§ **Task description**:
For the entries below, the expected answer is the line with "R9: 2.4k (+5V, DGND) -> none", the line with "RV2: 1k (DGND, RX2, wiper", and every line between them, exactly as written, and nothing more.

§ **Exercise material**:

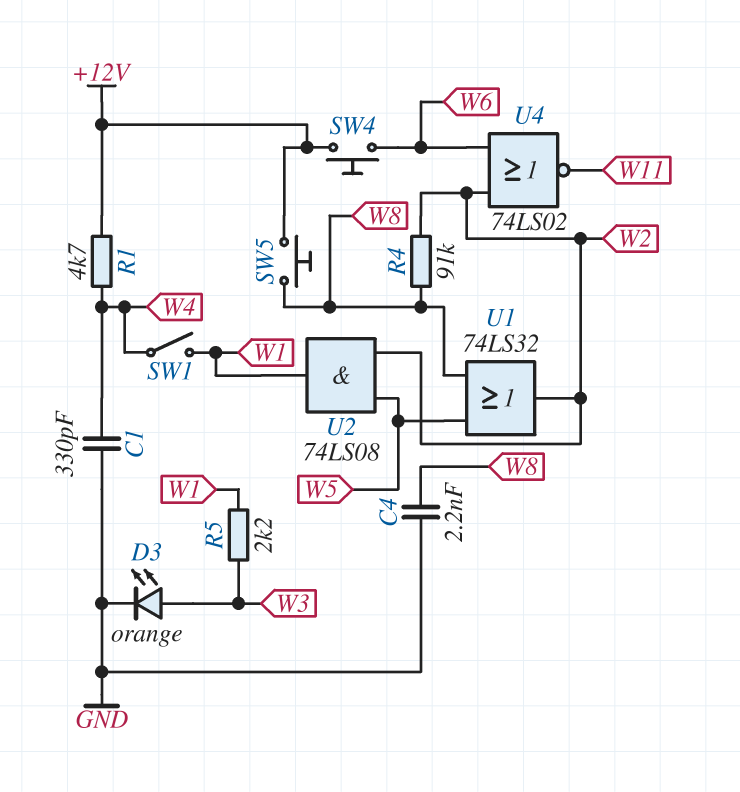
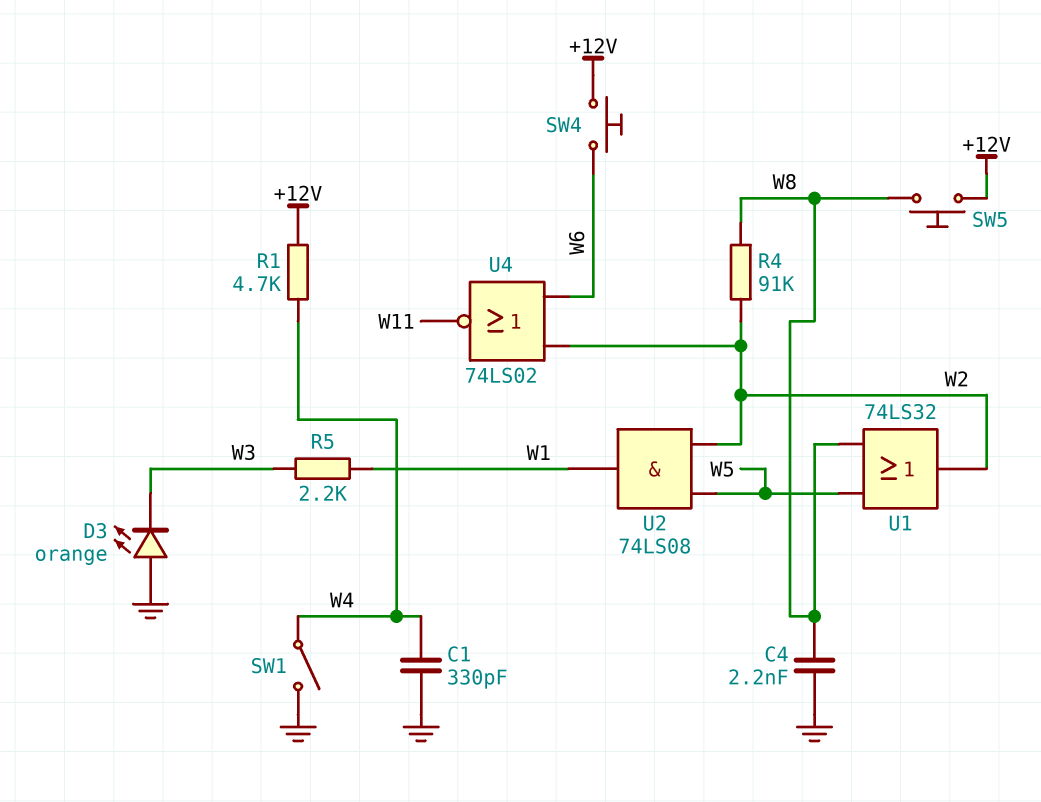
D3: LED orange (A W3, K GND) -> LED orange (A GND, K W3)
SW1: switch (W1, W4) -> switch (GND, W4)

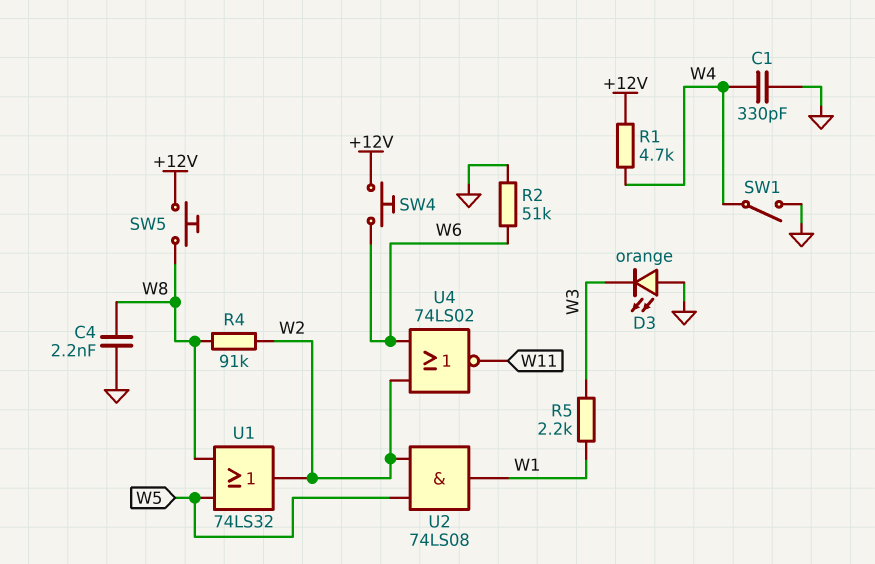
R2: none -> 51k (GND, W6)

* * *

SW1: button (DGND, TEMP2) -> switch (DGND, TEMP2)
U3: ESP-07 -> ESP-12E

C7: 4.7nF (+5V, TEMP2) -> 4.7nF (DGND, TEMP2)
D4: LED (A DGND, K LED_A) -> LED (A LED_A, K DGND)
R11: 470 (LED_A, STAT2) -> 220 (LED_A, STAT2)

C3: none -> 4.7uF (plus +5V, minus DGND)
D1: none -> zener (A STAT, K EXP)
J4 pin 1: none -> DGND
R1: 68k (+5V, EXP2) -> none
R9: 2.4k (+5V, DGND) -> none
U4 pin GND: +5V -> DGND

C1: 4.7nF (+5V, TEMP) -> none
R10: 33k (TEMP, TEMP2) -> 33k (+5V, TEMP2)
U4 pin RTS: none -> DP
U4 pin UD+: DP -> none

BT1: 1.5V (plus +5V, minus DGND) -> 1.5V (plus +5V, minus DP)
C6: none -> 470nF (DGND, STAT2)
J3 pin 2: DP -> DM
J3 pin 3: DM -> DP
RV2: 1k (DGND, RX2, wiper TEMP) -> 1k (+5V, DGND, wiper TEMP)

--

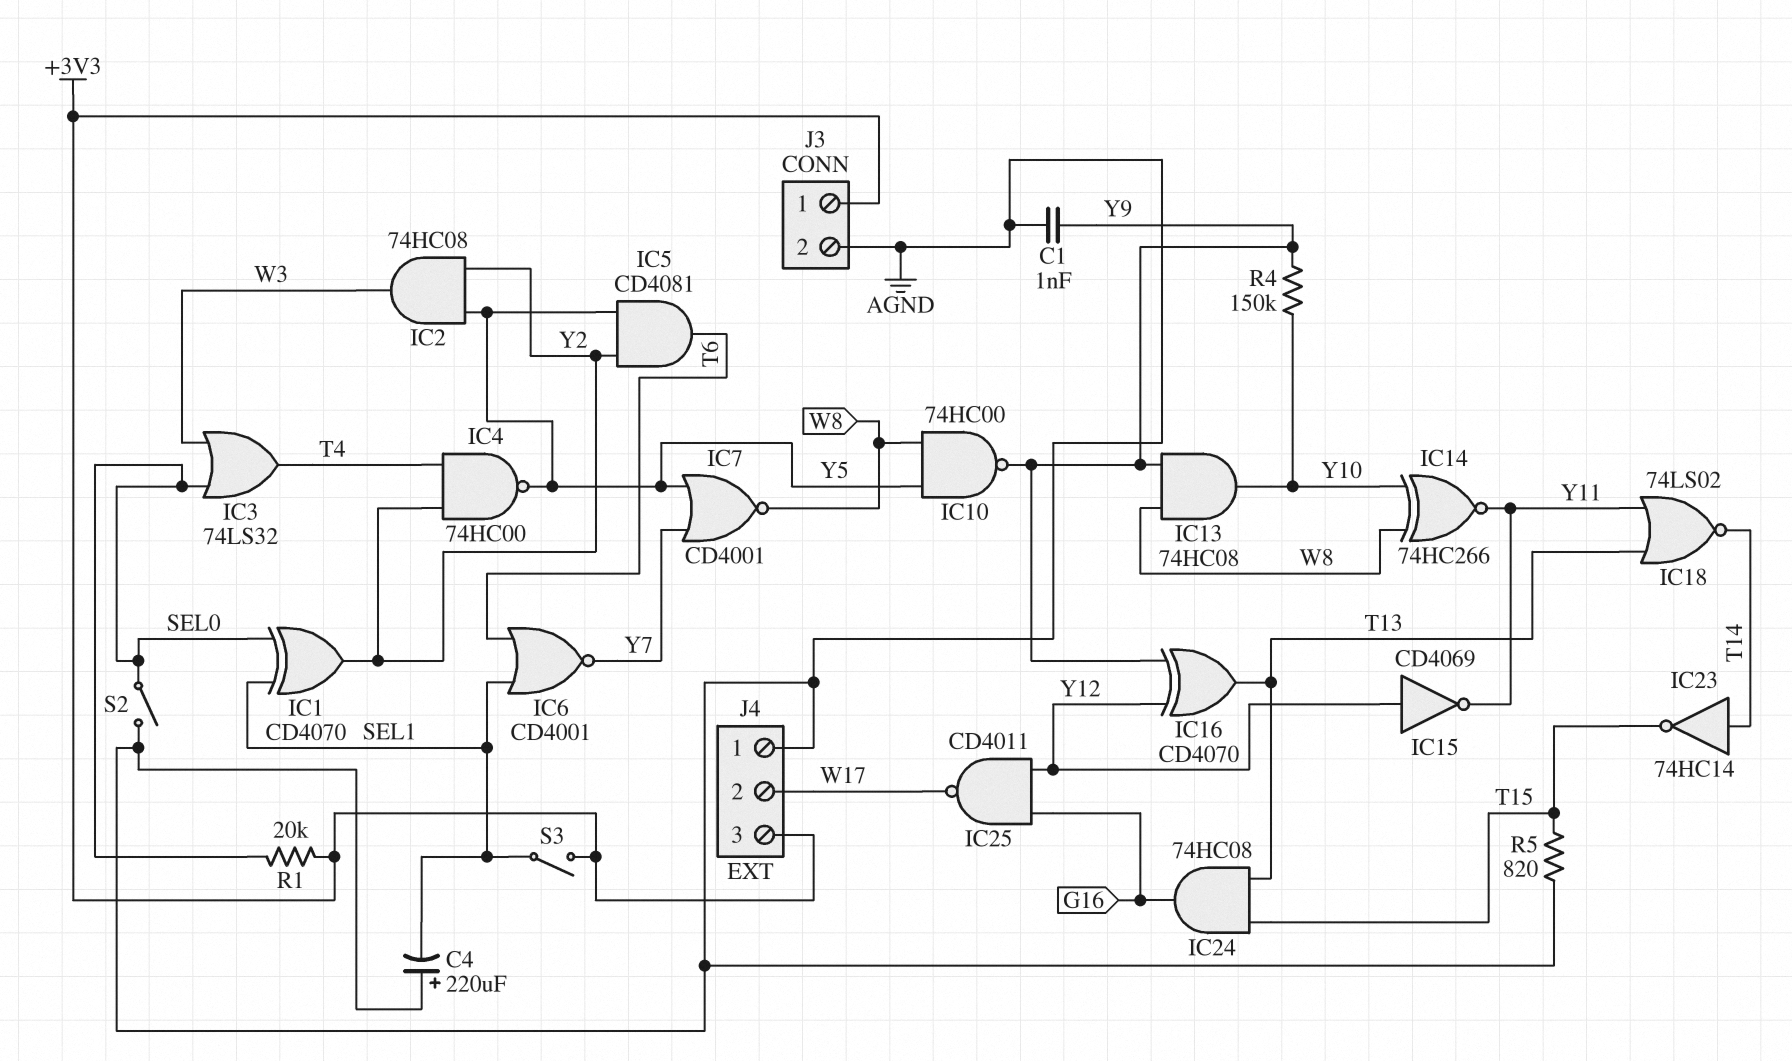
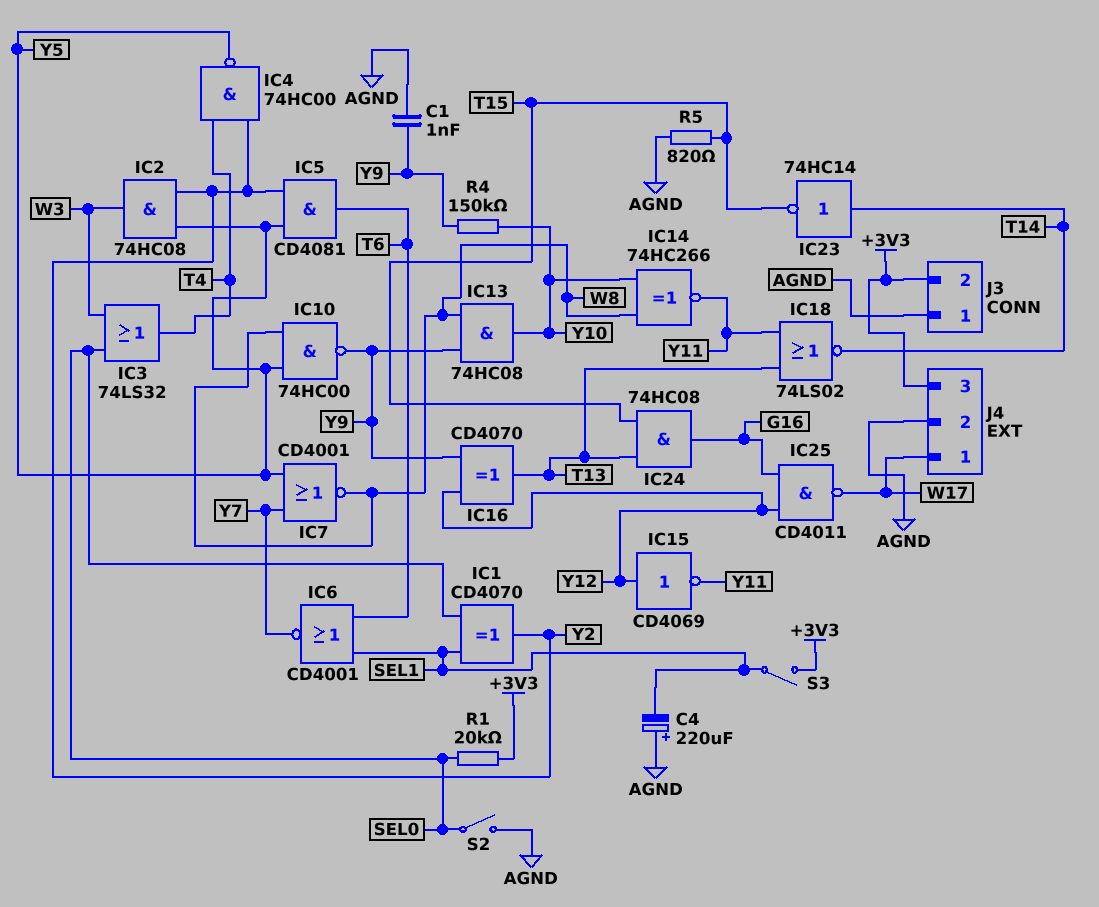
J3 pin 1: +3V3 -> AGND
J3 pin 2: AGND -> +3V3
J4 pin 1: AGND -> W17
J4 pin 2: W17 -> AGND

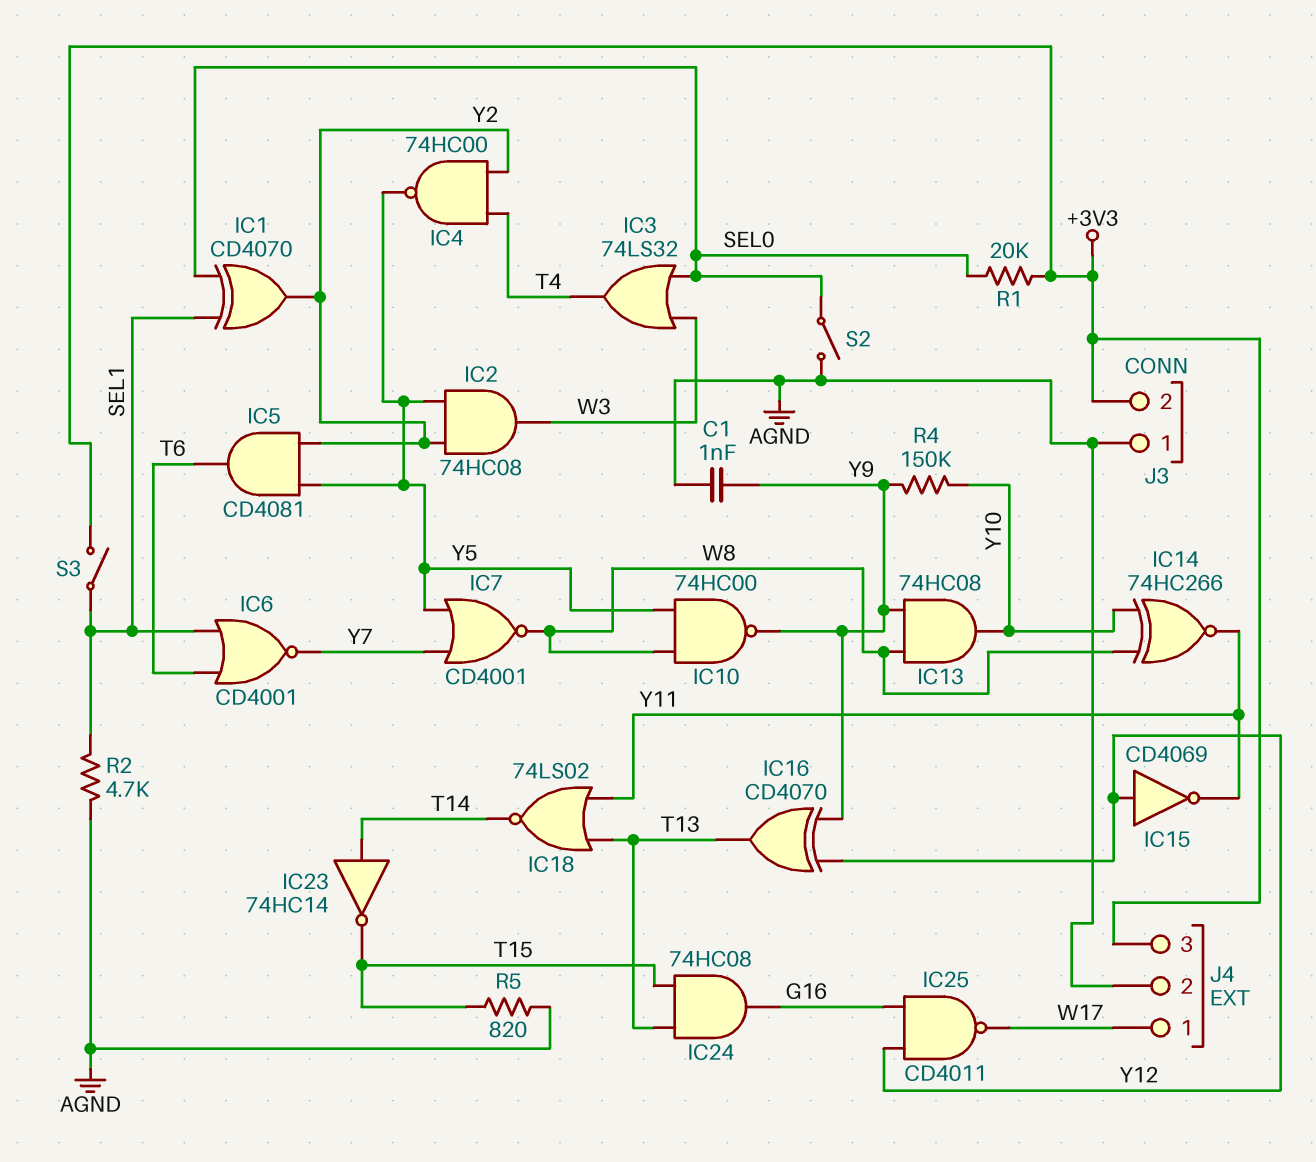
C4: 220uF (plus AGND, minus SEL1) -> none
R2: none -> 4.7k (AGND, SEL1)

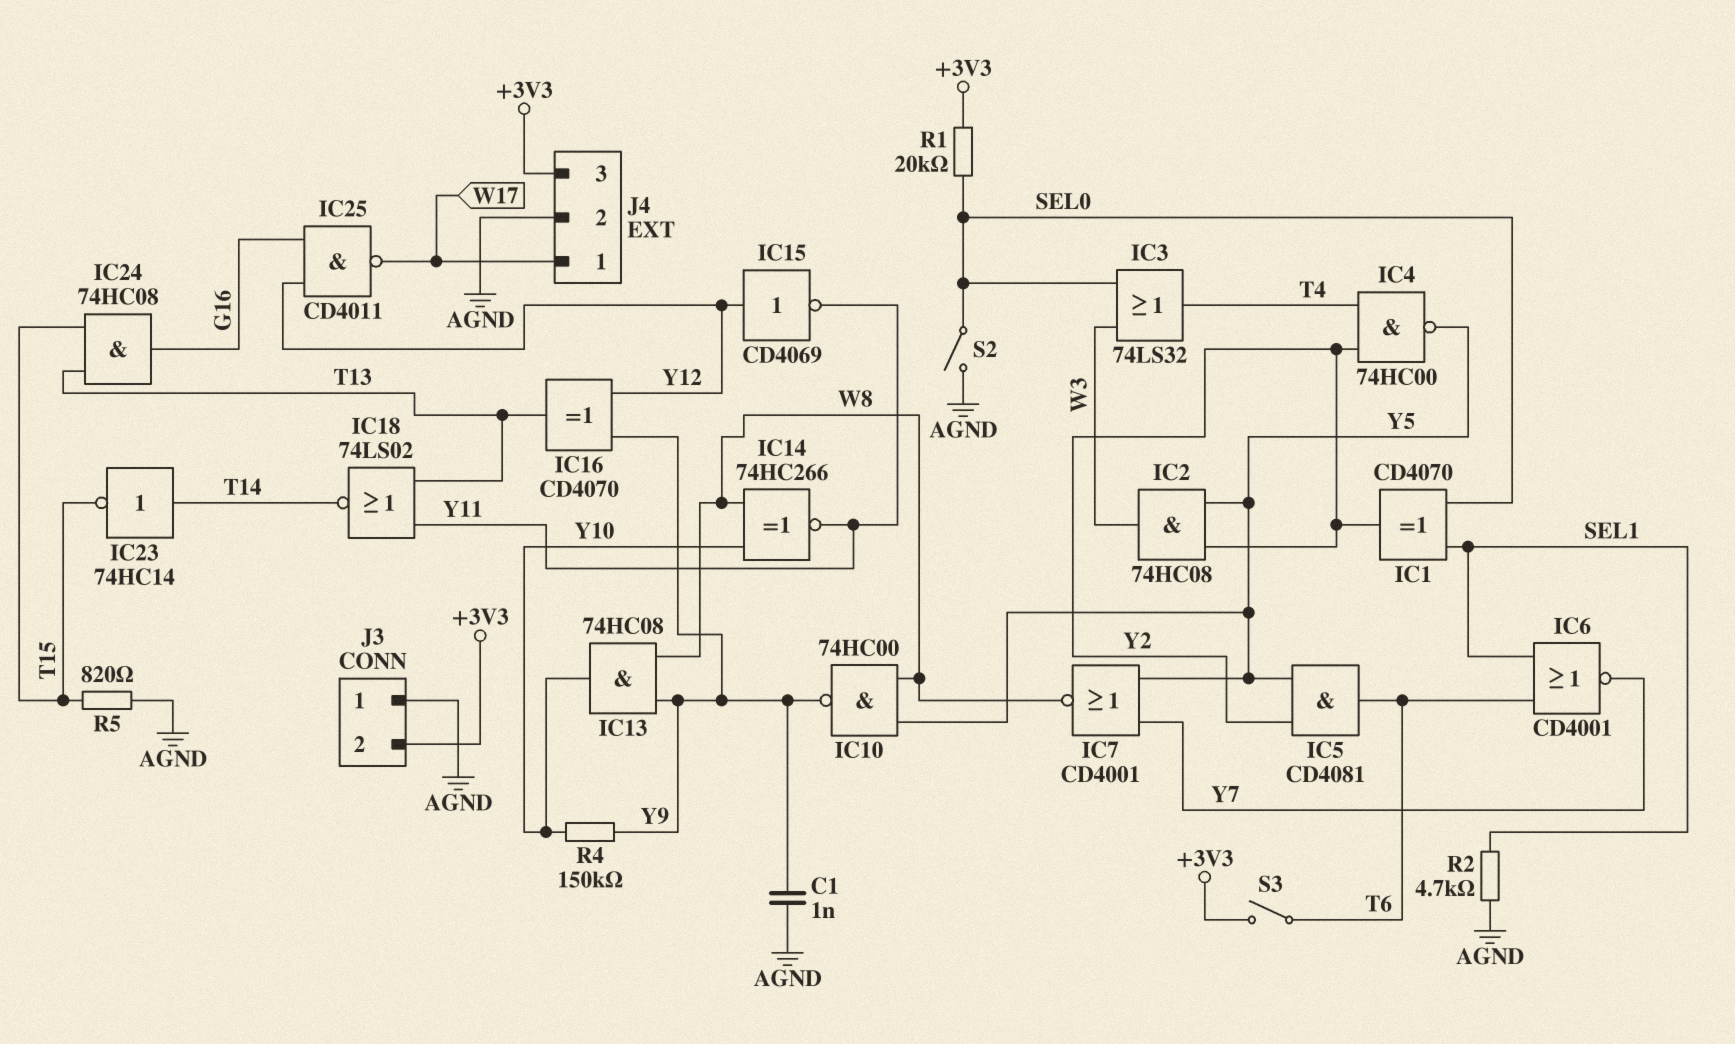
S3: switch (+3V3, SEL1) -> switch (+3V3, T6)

§ **Task answer**:
R9: 2.4k (+5V, DGND) -> none
U4 pin GND: +5V -> DGND

C1: 4.7nF (+5V, TEMP) -> none
R10: 33k (TEMP, TEMP2) -> 33k (+5V, TEMP2)
U4 pin RTS: none -> DP
U4 pin UD+: DP -> none

BT1: 1.5V (plus +5V, minus DGND) -> 1.5V (plus +5V, minus DP)
C6: none -> 470nF (DGND, STAT2)
J3 pin 2: DP -> DM
J3 pin 3: DM -> DP
RV2: 1k (DGND, RX2, wiper TEMP) -> 1k (+5V, DGND, wiper TEMP)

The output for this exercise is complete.